Provided data:
◇ ◇ ◇ ◇ ◇

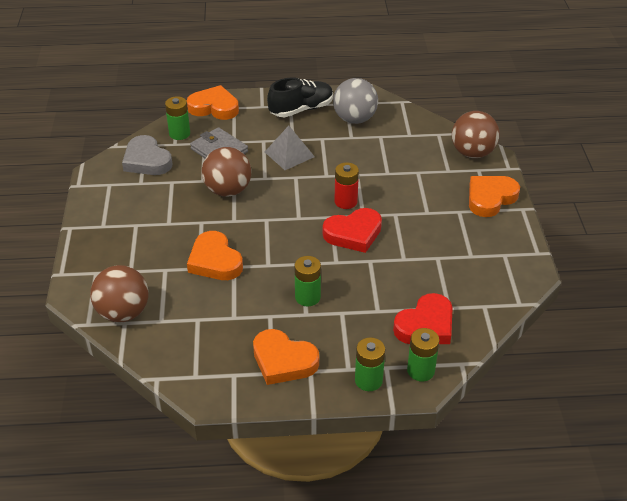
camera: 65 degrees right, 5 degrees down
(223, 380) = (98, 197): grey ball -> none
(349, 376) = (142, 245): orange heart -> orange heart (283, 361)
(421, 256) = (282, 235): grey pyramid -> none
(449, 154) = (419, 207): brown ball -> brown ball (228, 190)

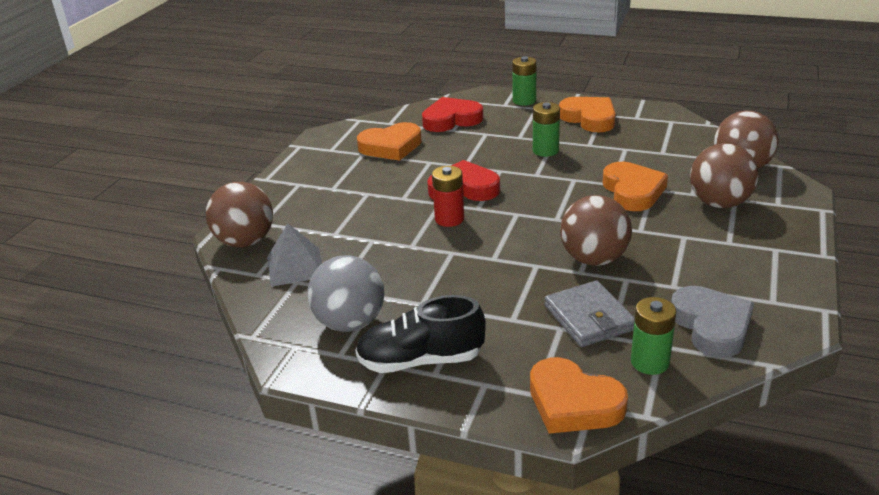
camera: 155 degrees left, 10 degrees down
(143, 263) = (719, 203): none -> brown ball
(289, 154) = (484, 290): grey pyramid -> grey pyramid (295, 266)
(420, 370) = (478, 99): green battery -> none
(490, 198) = (286, 193): orange heart -> orange heart (391, 146)

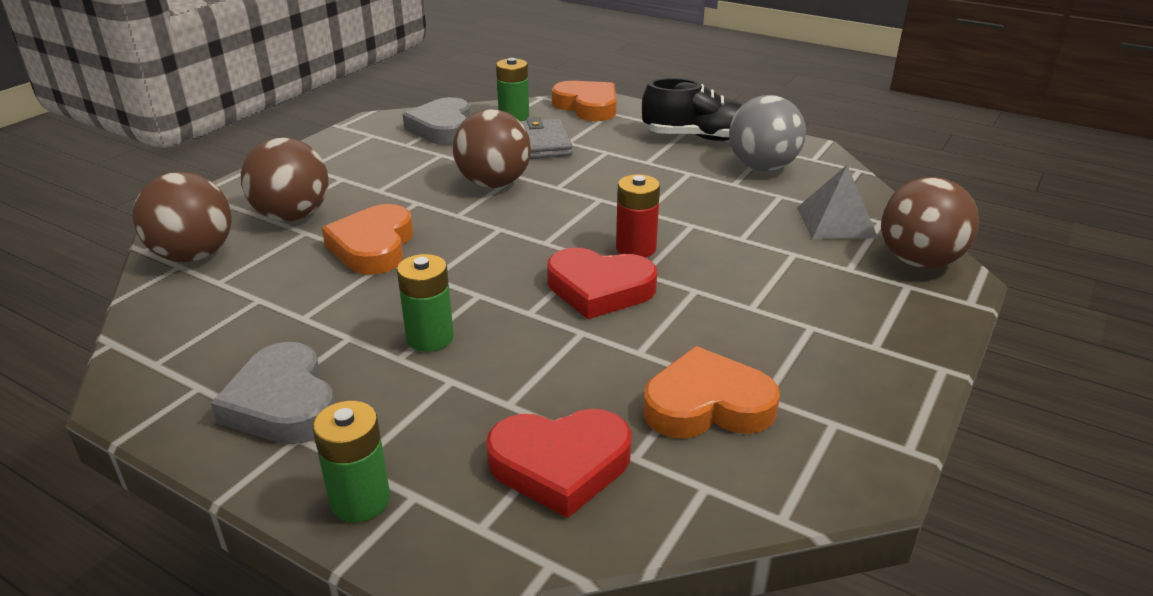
camera: 170 degrees left, 0 degrees up
(589, 118) = (283, 403): orange heart -> grey heart

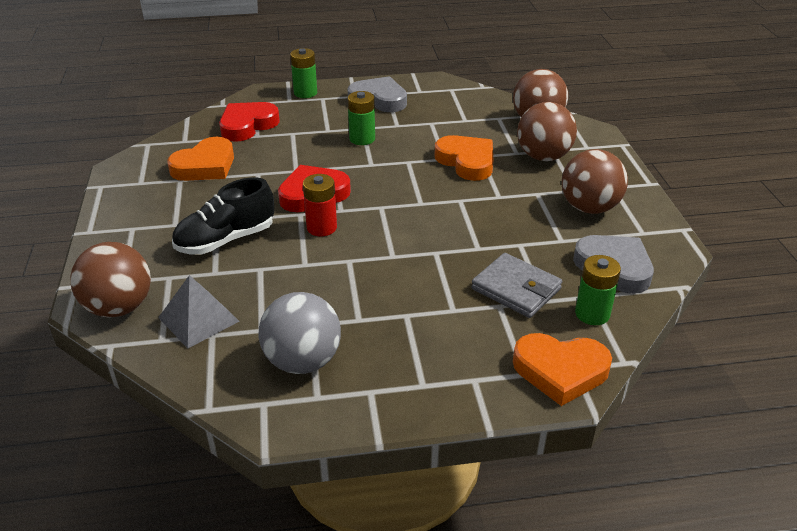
camera: 140 degrees right, 5 degrees up
(494, 183) = (480, 233): brown ball -> brown ball (589, 208)
(697, 137) = (400, 376): black shoe -> black shoe (226, 240)

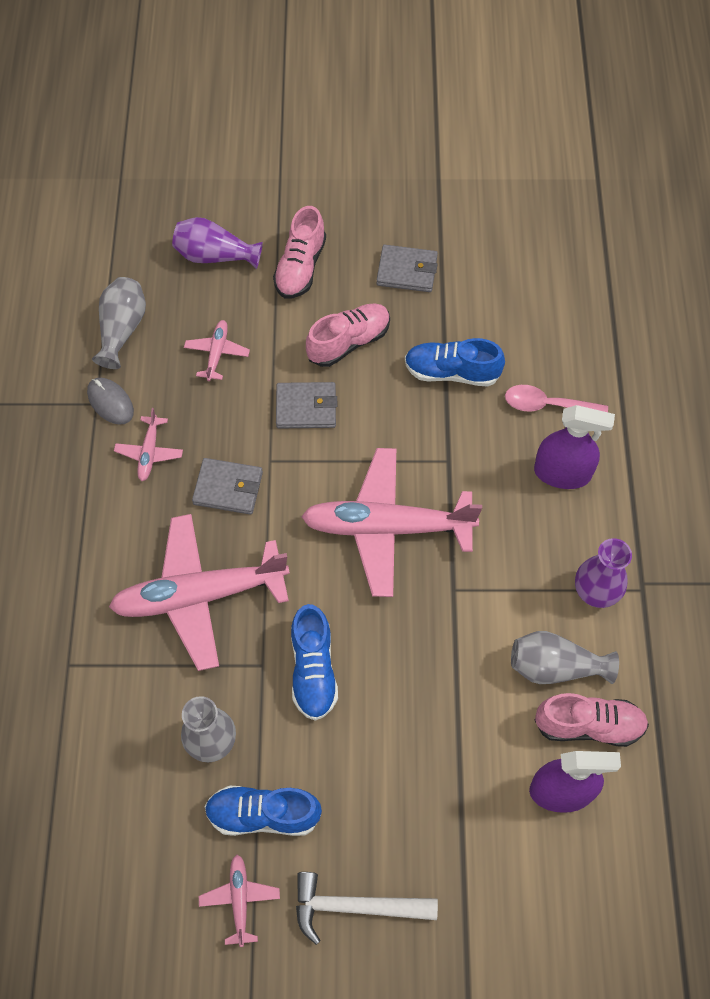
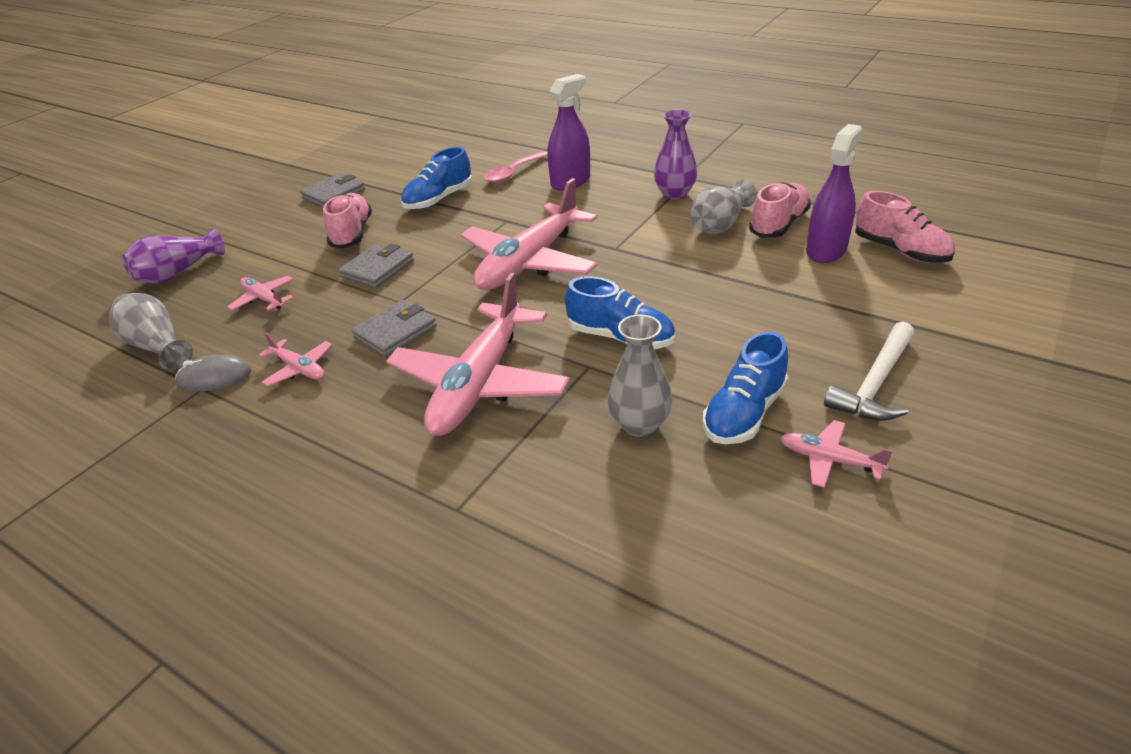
camera: 55 degrees left, 25 degrees down
(300, 267) = (257, 236): pink shoe -> pink shoe (900, 251)

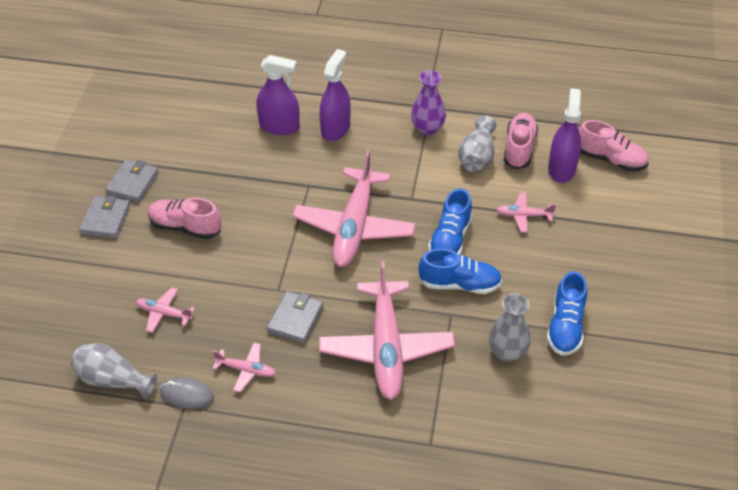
camera: 25 degrees left, 10 degrees up
(177, 273) = (62, 304): purple vase -> none
(215, 378) = (186, 395): grey mouse -> grey mouse turned 45 degrees clockwise
(352, 233) = (185, 227): pink shoe -> pink shoe turned 45 degrees counterclockwise
(378, 269) = (237, 261): grey wallet -> grey wallet (106, 219)
(439, 199) = (234, 172): blue shoe -> blue shoe (450, 239)
(513, 173) = (279, 126): pink spoon -> purple spray bottle
(829, 460) = (626, 347): pink plane -> pink plane (523, 216)
(875, 384) = (632, 283): white hammer -> none

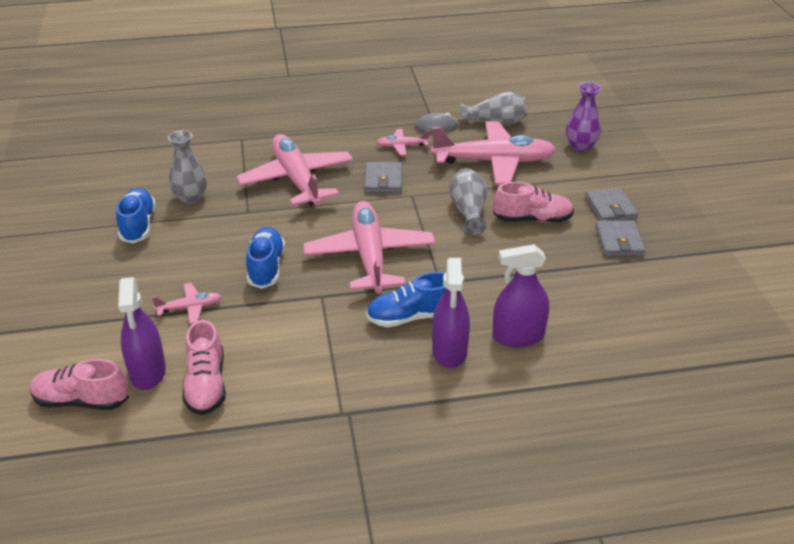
camera: 160 degrees right, 10 degrees down
(164, 313) = (494, 162): pink plane -> pink plane, size x2.28
(427, 128) = (334, 381): purple vase -> purple vase (580, 146)
(459, 284) = (245, 234): blue shoe -> blue shoe (411, 317)
(477, 157) = (259, 360): grey vase -> grey vase (468, 211)

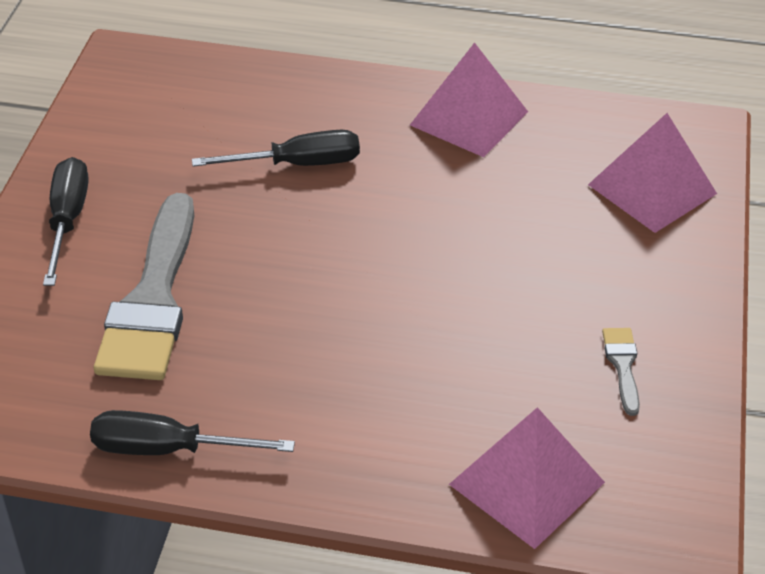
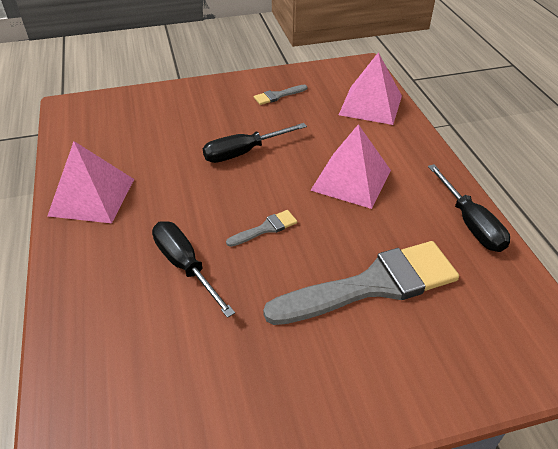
camera: 115 degrees left, 0 degrees up
(67, 220) = (335, 386): black screwdriver -> black screwdriver (244, 152)
(309, 244) = (266, 228): none -> grey brush
(652, 189) = (135, 112): pink pyramid -> pink pyramid (351, 180)

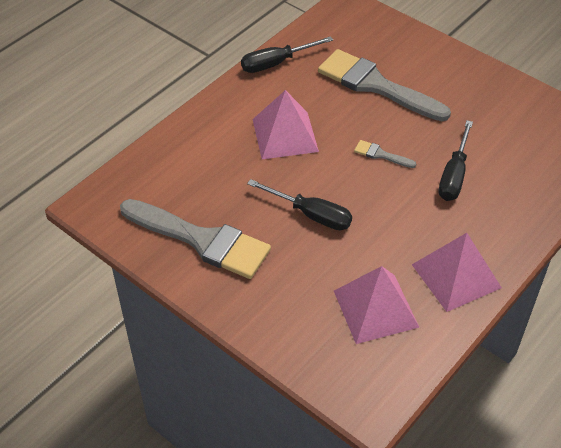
camera: 125 degrees left, 5 degrees up
(277, 96) = (202, 240): grey brush -> grey brush, size x2.40
(371, 105) = (163, 167): pink pyramid -> pink pyramid (375, 308)
(470, 223) = (276, 63): black screwdriver -> black screwdriver turned 150 degrees counterclockwise

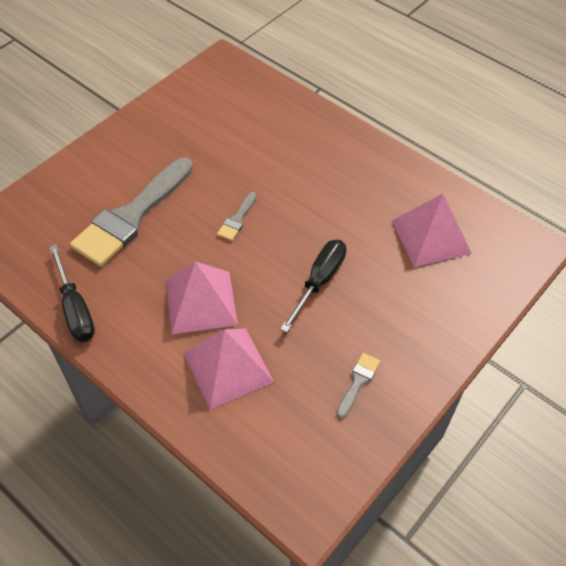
camera: 90 degrees left, 5 degrees up
(202, 240) = (358, 382): grey brush -> grey brush, size x0.42
(454, 175) = (267, 166): black screwdriver -> none
(456, 276) = (388, 178): pink pyramid -> pink pyramid (228, 367)

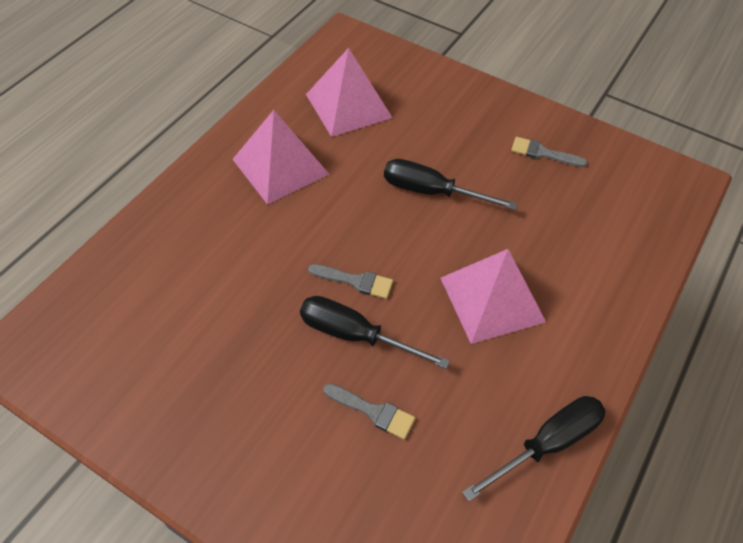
camera: 100 degrees left, 0 degrees up
(131, 216) = (373, 412): grey brush -> grey brush, size x0.42
(191, 214) = (355, 335): none -> black screwdriver
(228, 367) = (568, 259): pink pyramid -> pink pyramid (280, 166)

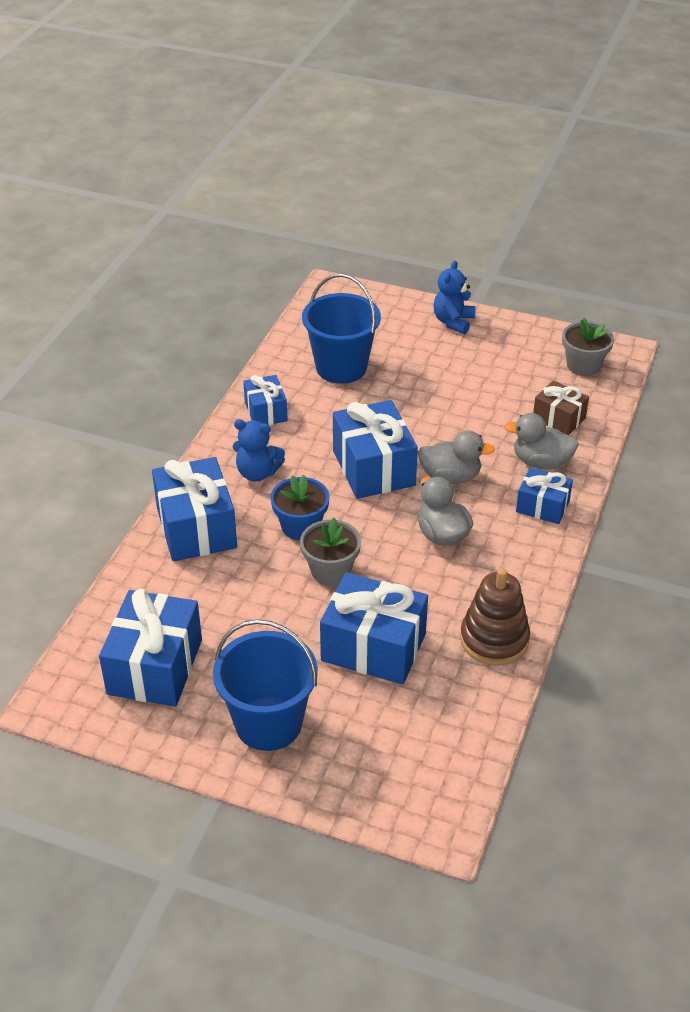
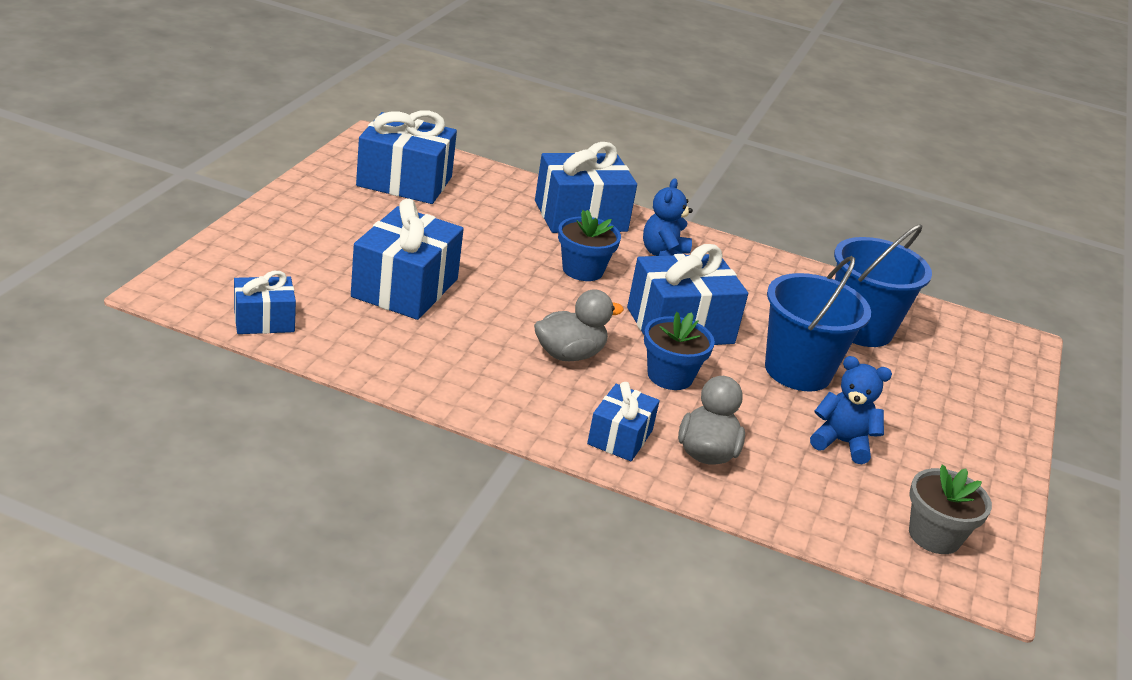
camera: 85 degrees right, 10 degrees down
(266, 411) = (766, 271): blue gift -> blue gift (264, 320)
(268, 723) = (324, 224): blue bucket -> blue bucket (798, 371)
(330, 570) = (516, 278): grey flower pot -> none
(450, 477) = (670, 376): grey duck -> blue flower pot
(453, 322) = (992, 429): blue teddy bear -> blue teddy bear (842, 443)
(494, 639) = (400, 362): brown stacking toy -> none
(559, 418) = (802, 486): brown gift -> none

◇ ◇ ◇ ◇ ◇

What you will do:
Only the number is wanted: how many lines of the data contain the word "black"?

Solution to the exercise:
5